### Your objective
A faithful copy is needed of the lines below from the one with "none -> grey plate M2:M3 level 1" up to and including the one with "none -> grey plate I10:I11 level 2"; set it down with no pictures and no other lines.

### Source material
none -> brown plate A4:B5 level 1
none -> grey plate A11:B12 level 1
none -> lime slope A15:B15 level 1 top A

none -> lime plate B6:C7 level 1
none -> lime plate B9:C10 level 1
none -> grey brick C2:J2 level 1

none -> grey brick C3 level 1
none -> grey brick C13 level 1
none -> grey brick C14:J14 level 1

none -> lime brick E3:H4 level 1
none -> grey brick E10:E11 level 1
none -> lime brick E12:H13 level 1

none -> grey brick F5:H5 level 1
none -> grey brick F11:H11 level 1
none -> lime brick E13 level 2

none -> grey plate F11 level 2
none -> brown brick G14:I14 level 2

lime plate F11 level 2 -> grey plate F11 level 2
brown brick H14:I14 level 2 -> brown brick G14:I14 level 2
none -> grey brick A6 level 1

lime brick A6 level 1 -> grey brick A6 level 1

* * *

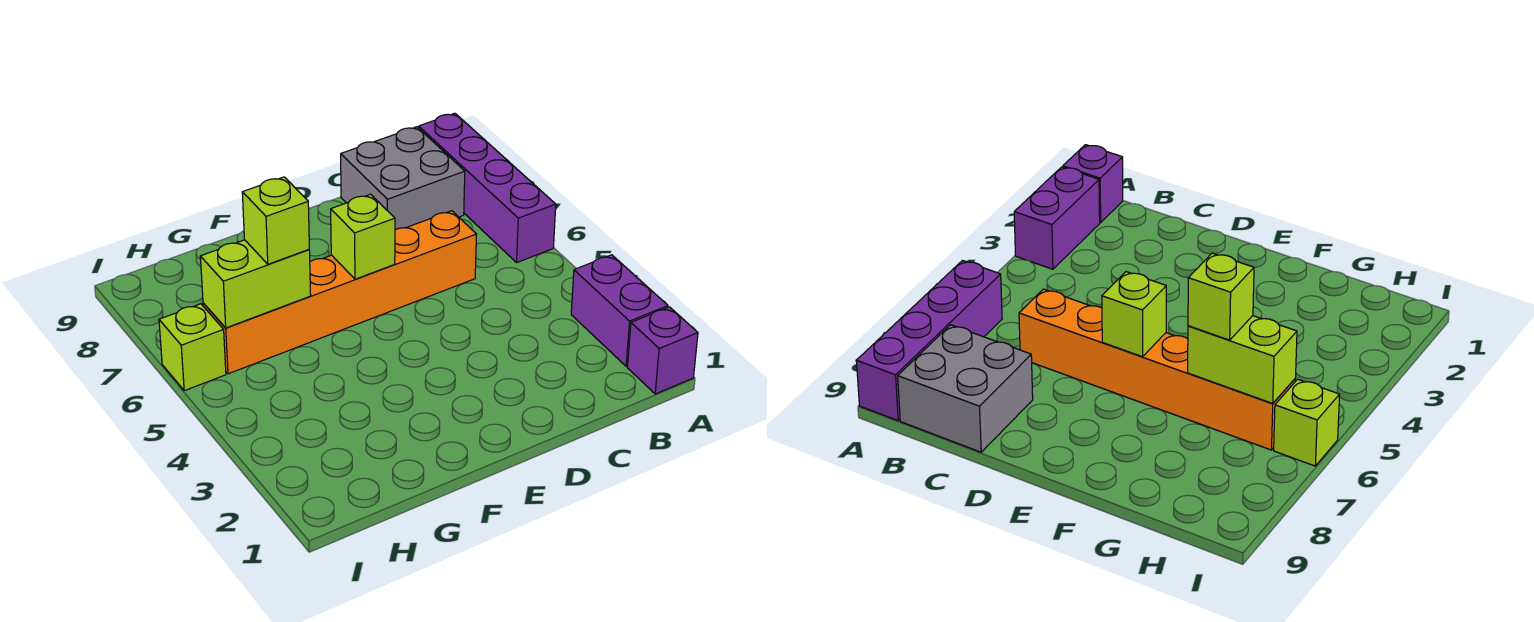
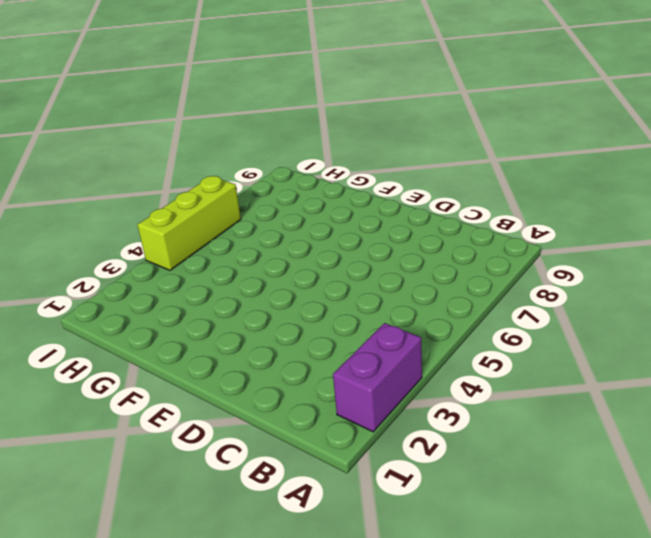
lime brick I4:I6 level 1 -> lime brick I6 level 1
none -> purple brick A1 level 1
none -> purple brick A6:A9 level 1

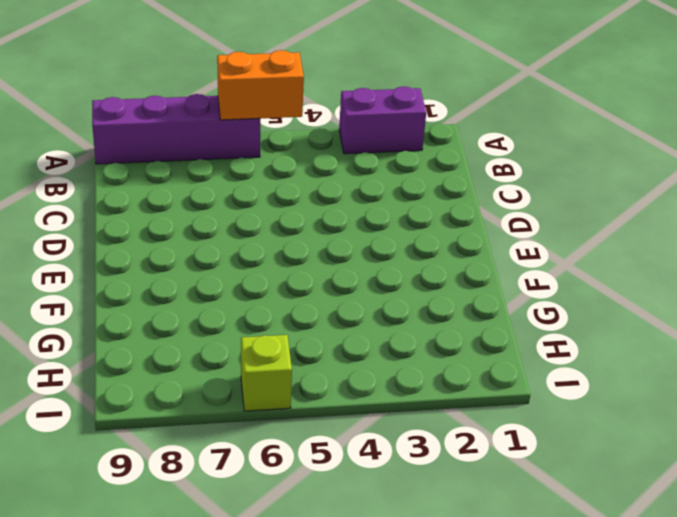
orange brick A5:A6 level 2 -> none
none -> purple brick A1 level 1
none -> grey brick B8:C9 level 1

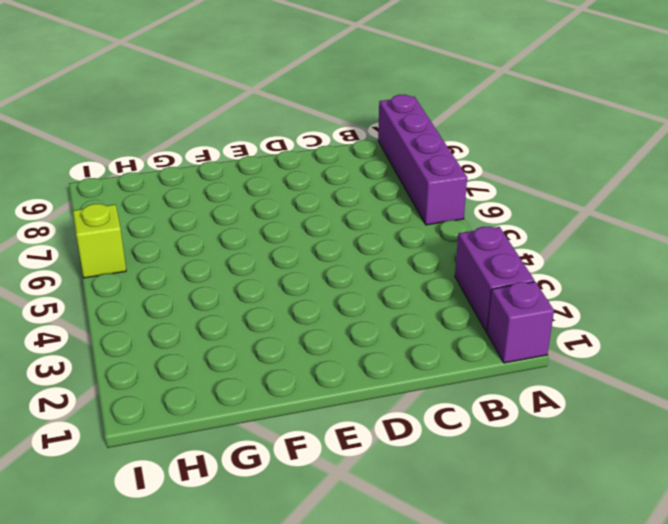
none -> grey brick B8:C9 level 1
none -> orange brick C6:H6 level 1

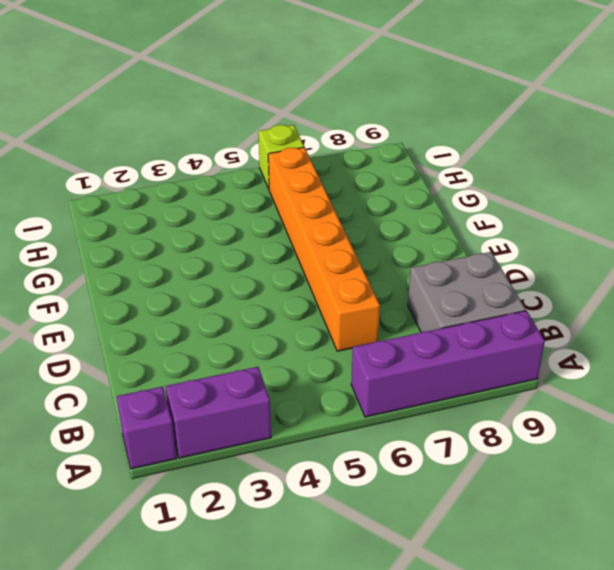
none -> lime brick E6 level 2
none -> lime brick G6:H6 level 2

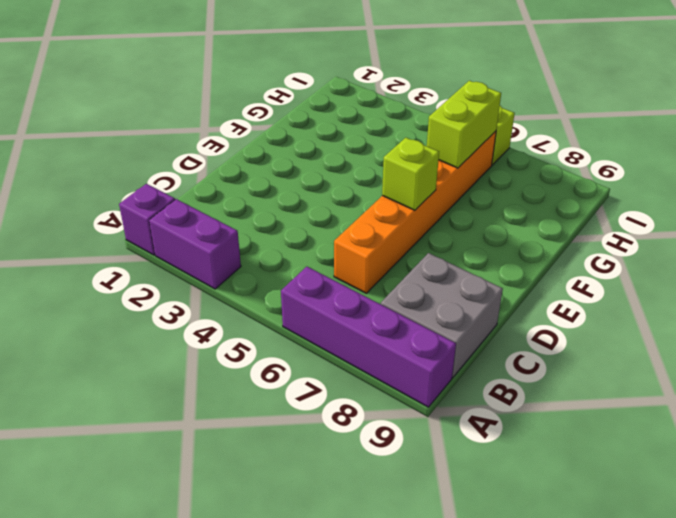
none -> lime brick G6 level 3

* * *

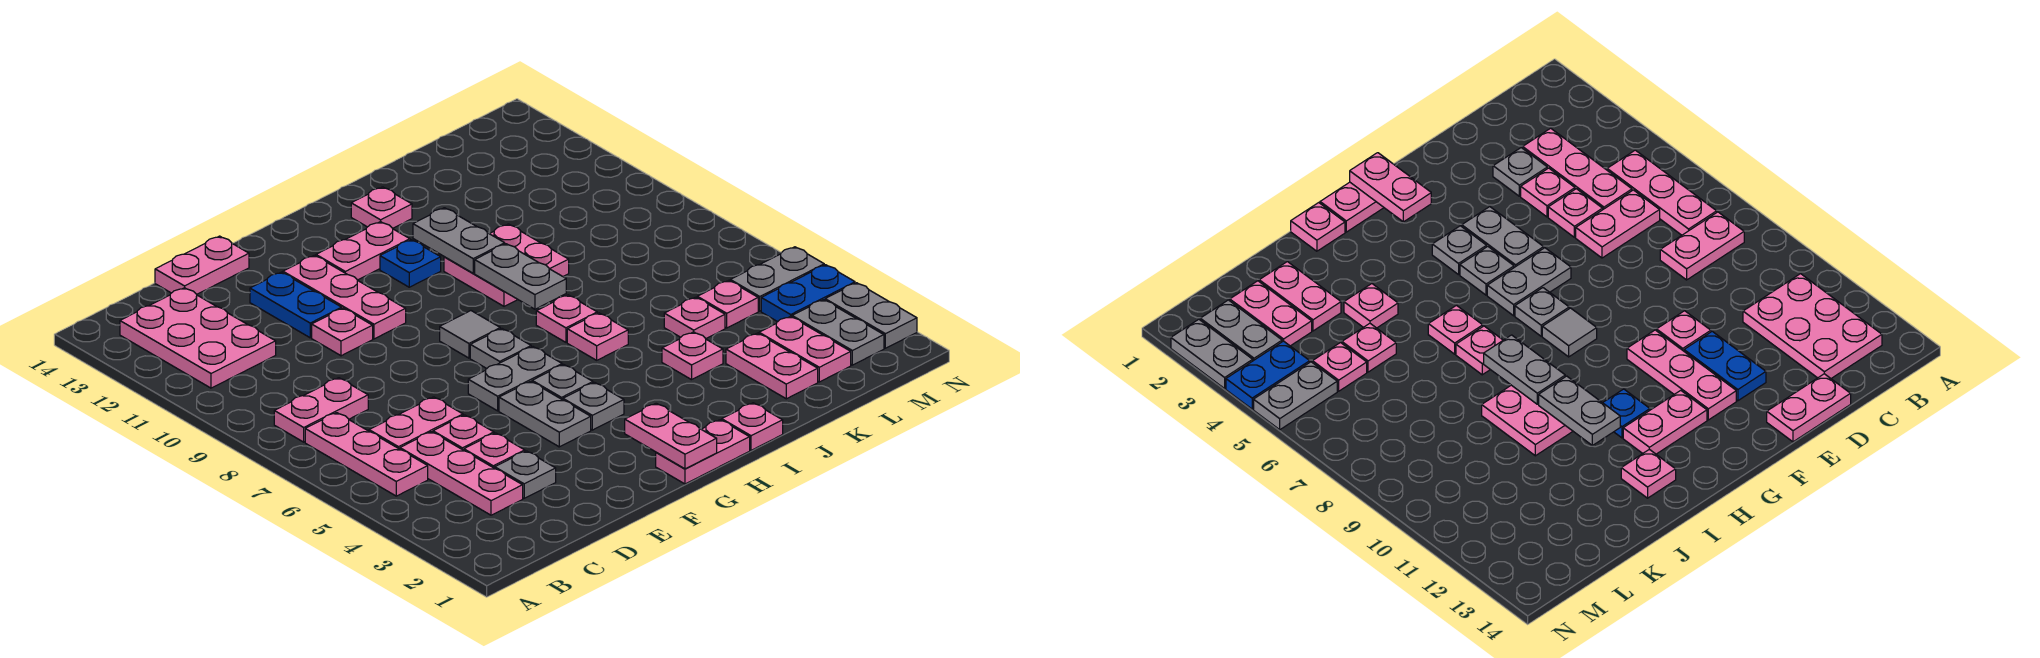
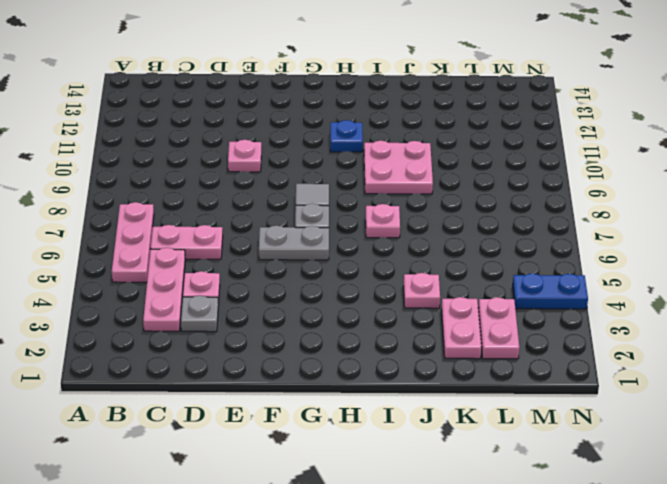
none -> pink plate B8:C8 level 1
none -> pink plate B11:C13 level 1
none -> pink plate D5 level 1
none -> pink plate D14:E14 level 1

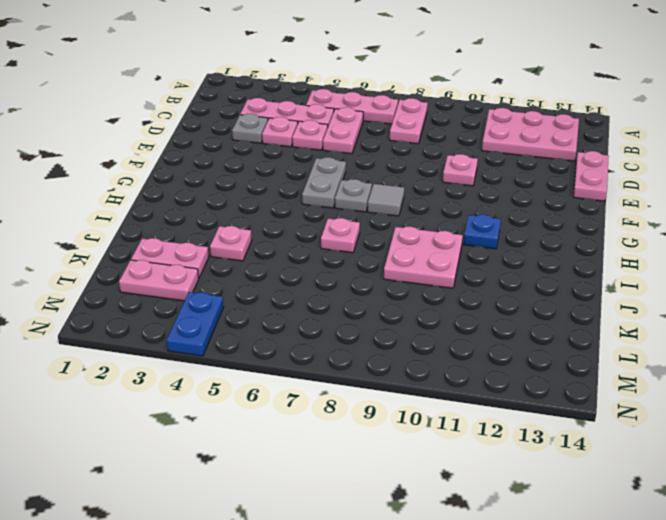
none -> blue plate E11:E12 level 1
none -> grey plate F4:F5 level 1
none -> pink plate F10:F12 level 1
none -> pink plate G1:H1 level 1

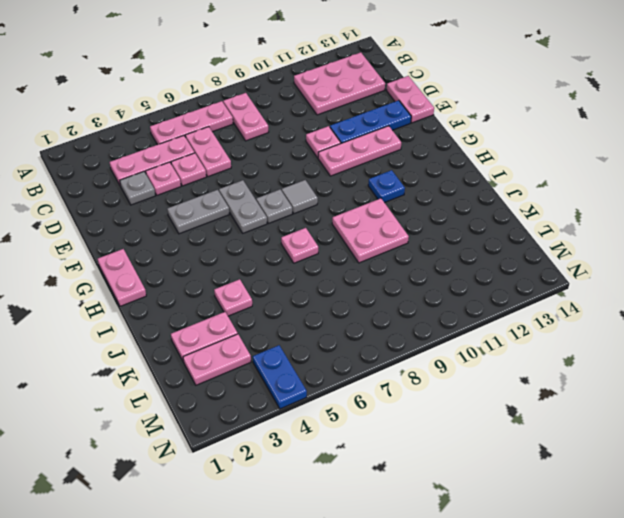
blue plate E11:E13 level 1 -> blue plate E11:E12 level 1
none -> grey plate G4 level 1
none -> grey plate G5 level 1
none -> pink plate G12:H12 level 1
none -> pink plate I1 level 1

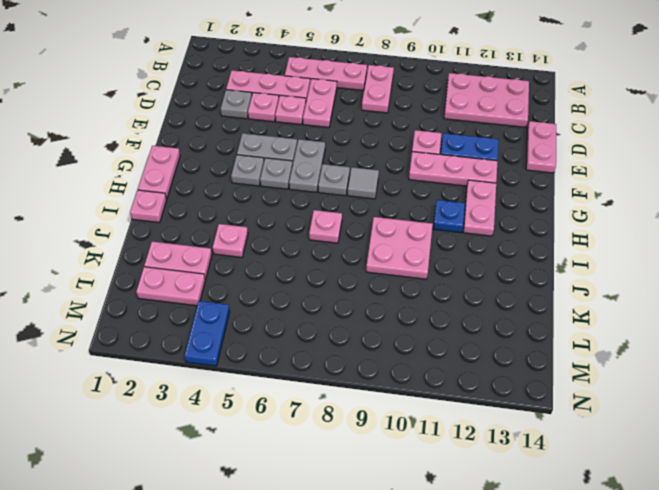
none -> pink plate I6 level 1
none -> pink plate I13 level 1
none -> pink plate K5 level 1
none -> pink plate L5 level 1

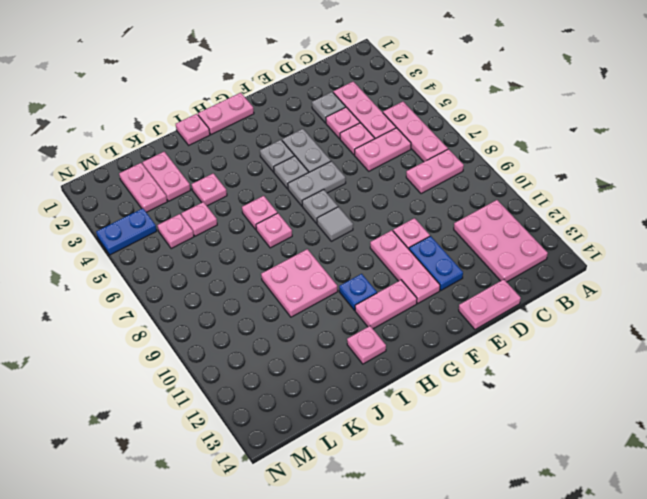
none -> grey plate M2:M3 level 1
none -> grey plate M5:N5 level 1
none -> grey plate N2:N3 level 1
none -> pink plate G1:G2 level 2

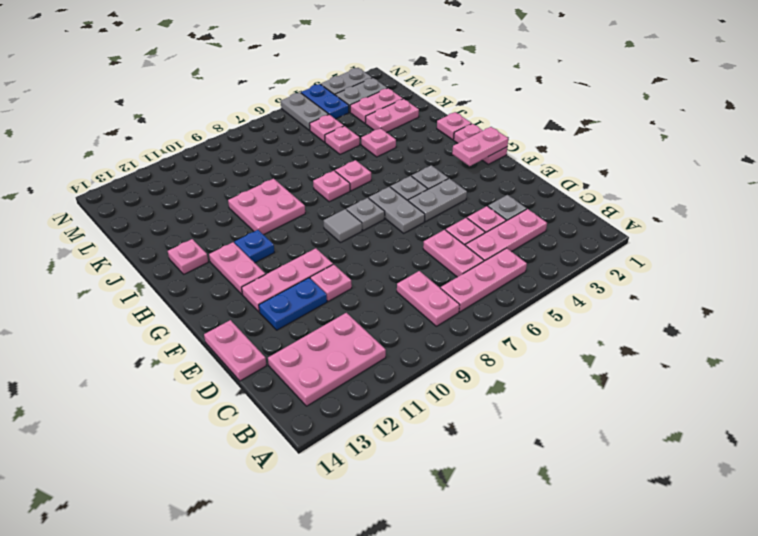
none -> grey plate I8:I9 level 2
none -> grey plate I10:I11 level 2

### Expected answer
none -> grey plate M2:M3 level 1
none -> grey plate M5:N5 level 1
none -> grey plate N2:N3 level 1
none -> pink plate G1:G2 level 2

none -> grey plate I8:I9 level 2
none -> grey plate I10:I11 level 2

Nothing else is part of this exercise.